▶ _EXERCISE DETAILS_
The answer is the data below, repeated exactly, with no pictures included.

"""

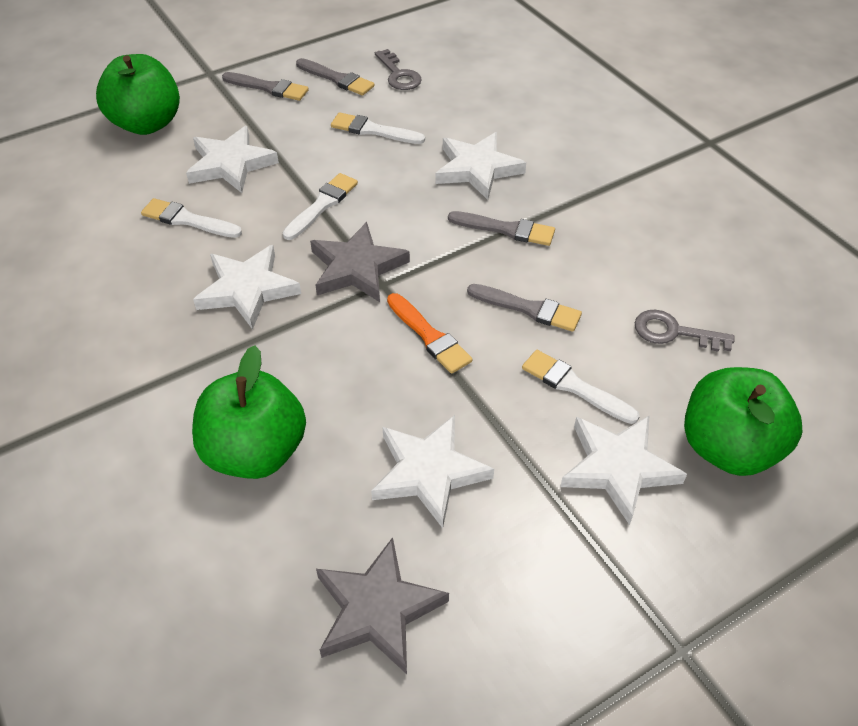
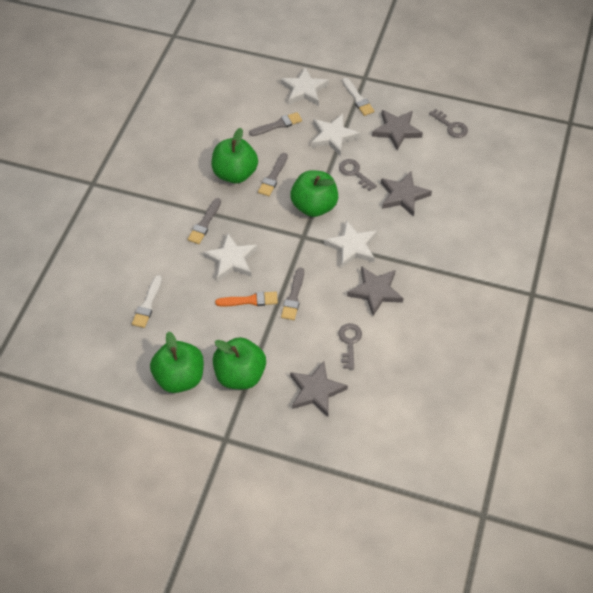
green apple: 3 -> 4
grey key: 2 -> 3
grey star: 2 -> 4
white brush: 4 -> 2
white star: 5 -> 4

"""

▶ _WRITTEN REPLY_
green apple: 3 -> 4
grey key: 2 -> 3
grey star: 2 -> 4
white brush: 4 -> 2
white star: 5 -> 4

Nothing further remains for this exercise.